The task.
Where a line below includes the word "RESET", copy that line.

Data.
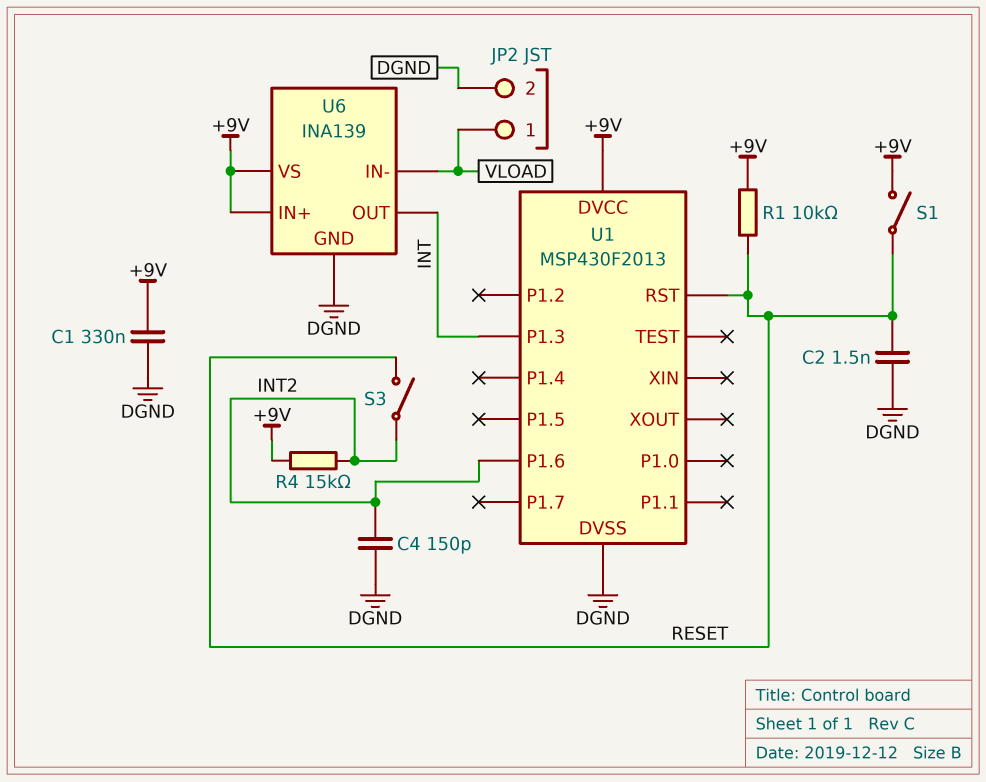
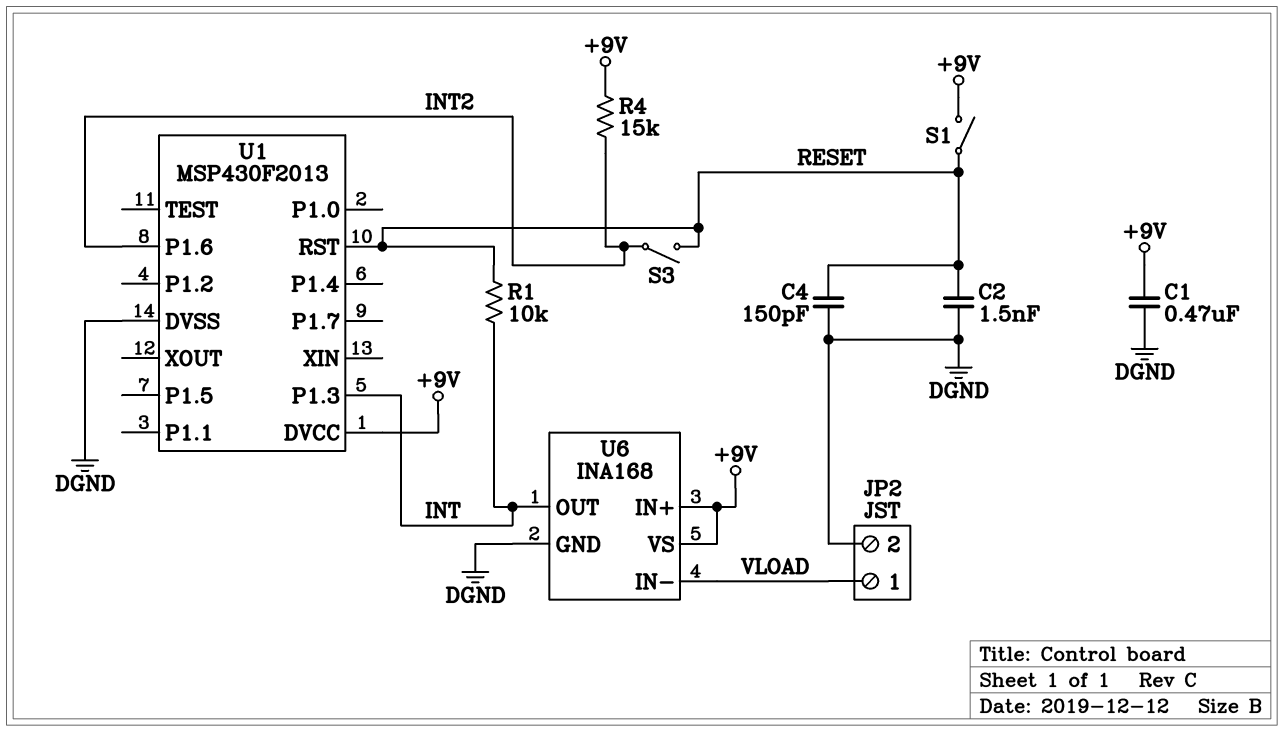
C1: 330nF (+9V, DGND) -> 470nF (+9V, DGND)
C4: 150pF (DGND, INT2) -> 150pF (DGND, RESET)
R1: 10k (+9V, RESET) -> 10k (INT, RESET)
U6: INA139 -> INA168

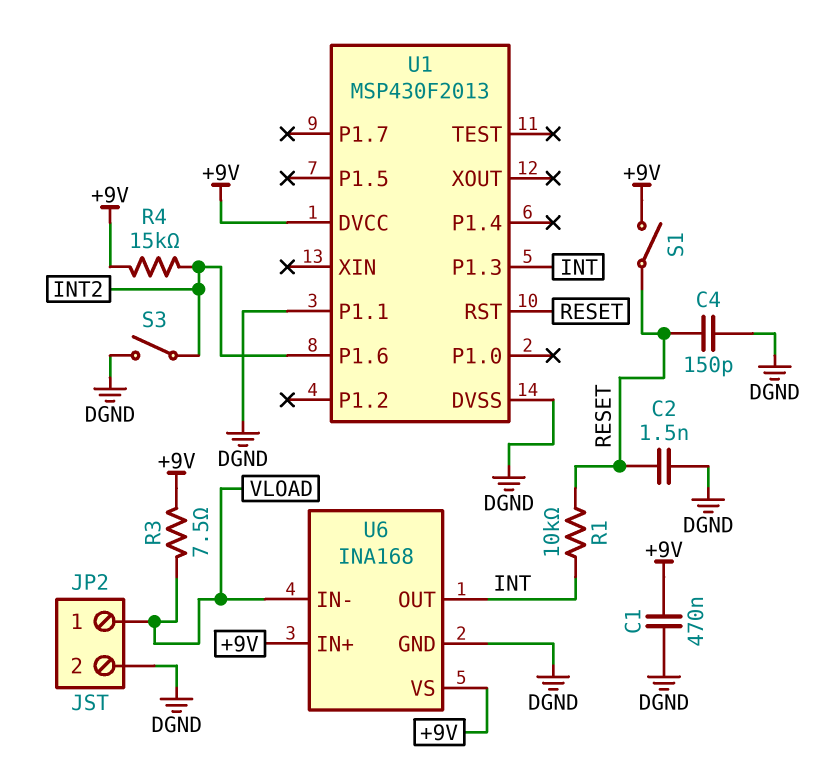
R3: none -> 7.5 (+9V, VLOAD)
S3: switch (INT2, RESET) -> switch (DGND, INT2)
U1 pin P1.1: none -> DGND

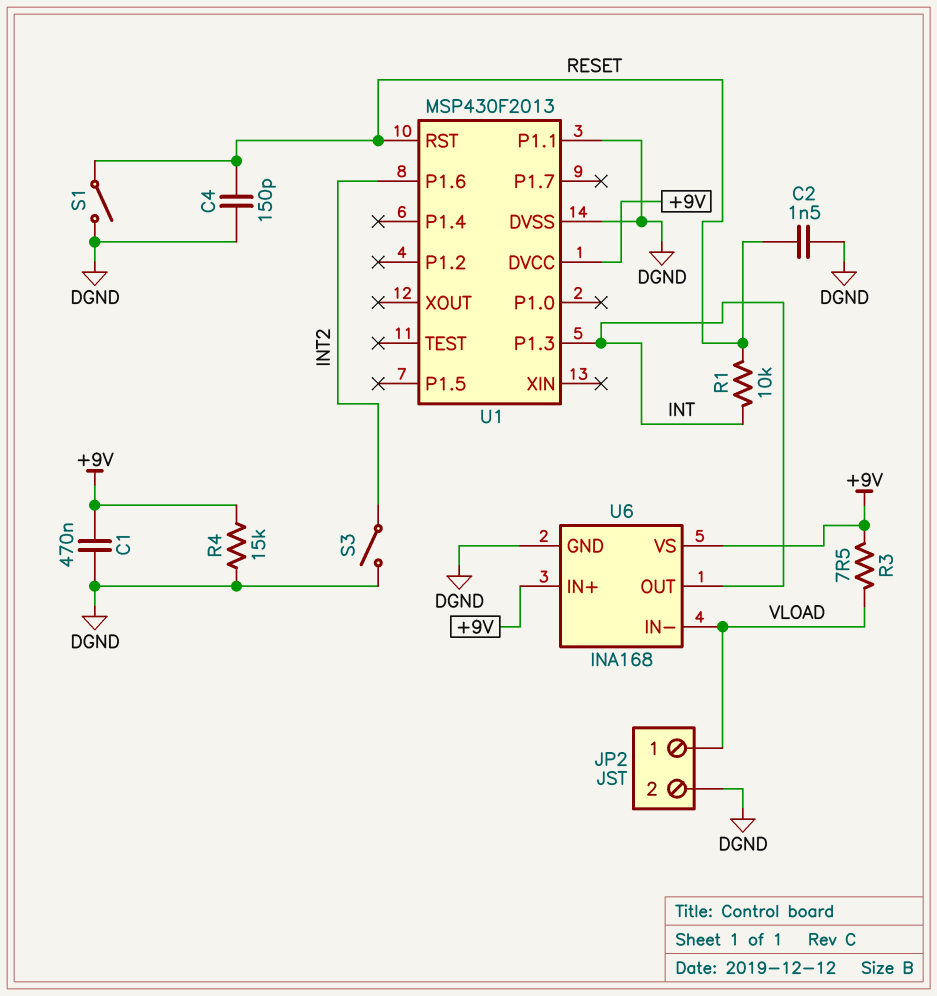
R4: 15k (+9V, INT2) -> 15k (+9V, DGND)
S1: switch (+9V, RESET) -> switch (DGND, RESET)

--

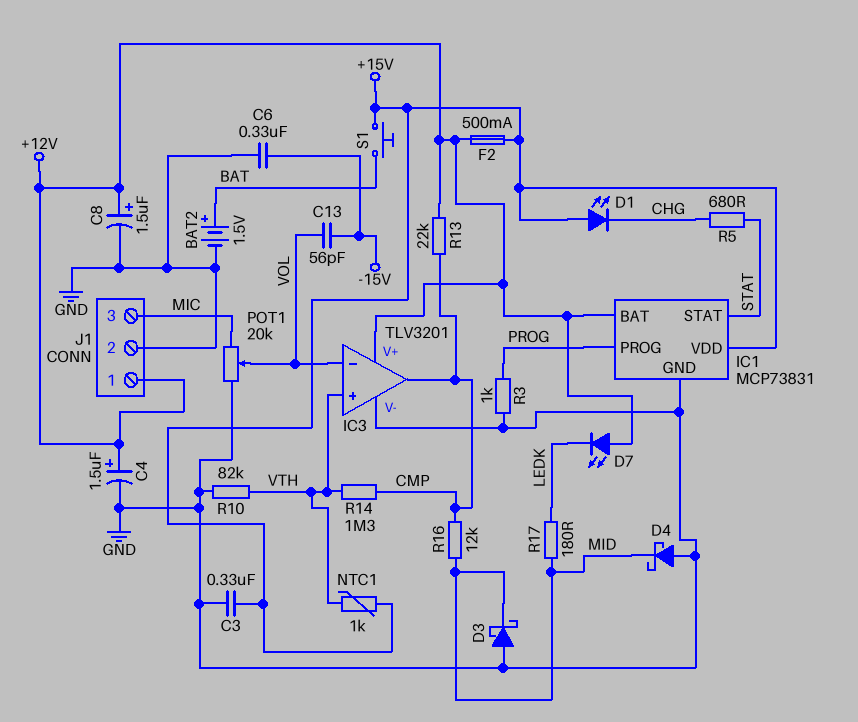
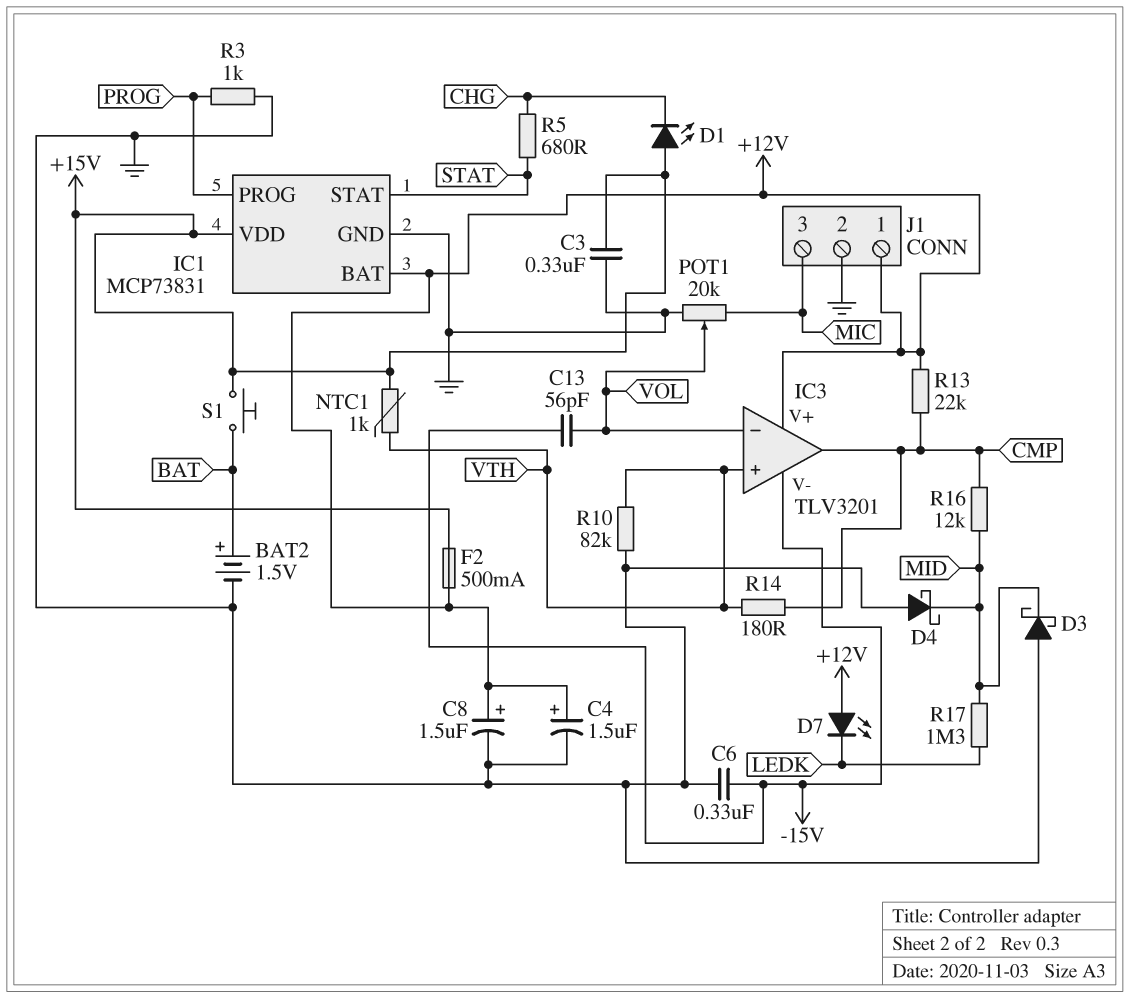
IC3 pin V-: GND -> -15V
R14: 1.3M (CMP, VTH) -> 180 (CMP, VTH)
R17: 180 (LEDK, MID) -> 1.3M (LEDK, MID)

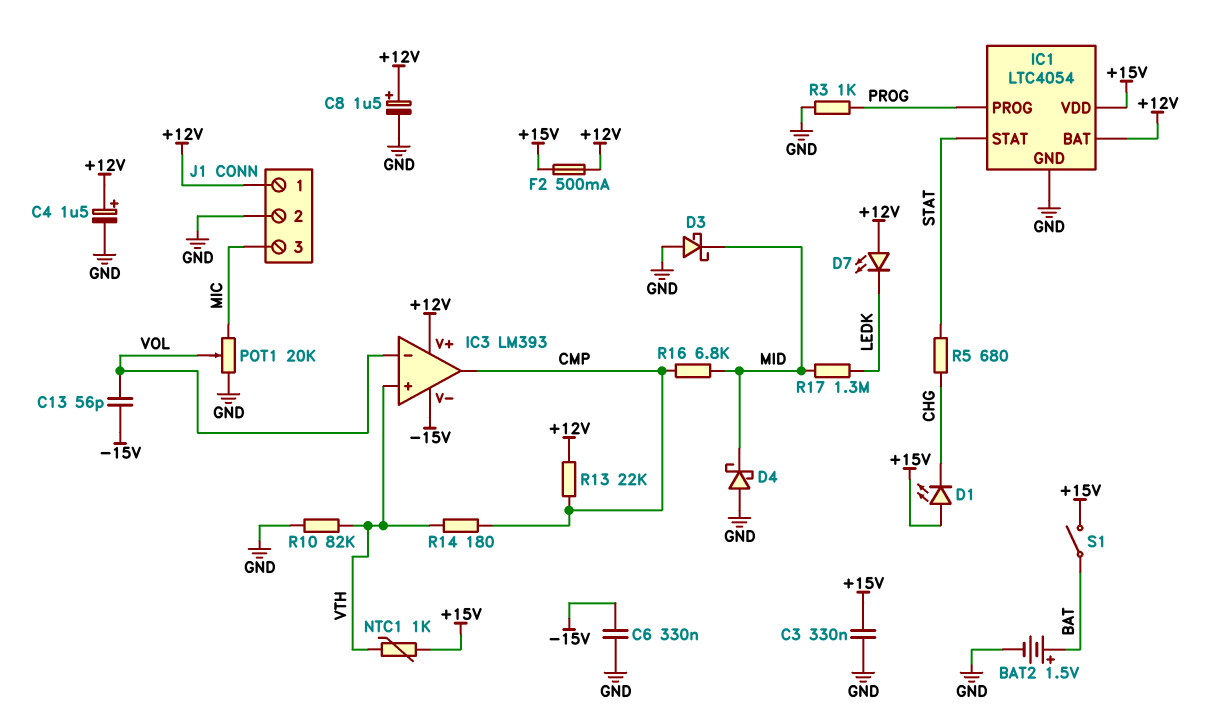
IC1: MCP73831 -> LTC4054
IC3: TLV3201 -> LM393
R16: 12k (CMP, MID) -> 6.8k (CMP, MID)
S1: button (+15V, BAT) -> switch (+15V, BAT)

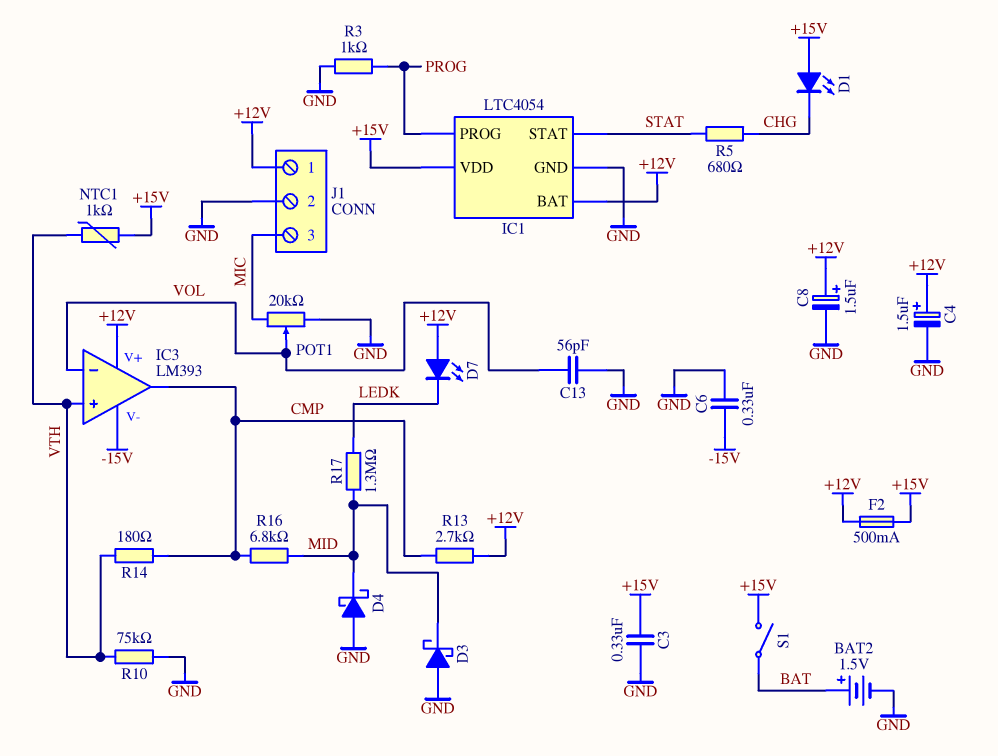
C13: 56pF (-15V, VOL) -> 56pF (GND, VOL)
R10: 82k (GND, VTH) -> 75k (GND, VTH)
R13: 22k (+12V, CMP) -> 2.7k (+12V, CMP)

Solution to this problem.
C4: 150pF (DGND, INT2) -> 150pF (DGND, RESET)
R1: 10k (+9V, RESET) -> 10k (INT, RESET)
S3: switch (INT2, RESET) -> switch (DGND, INT2)
S1: switch (+9V, RESET) -> switch (DGND, RESET)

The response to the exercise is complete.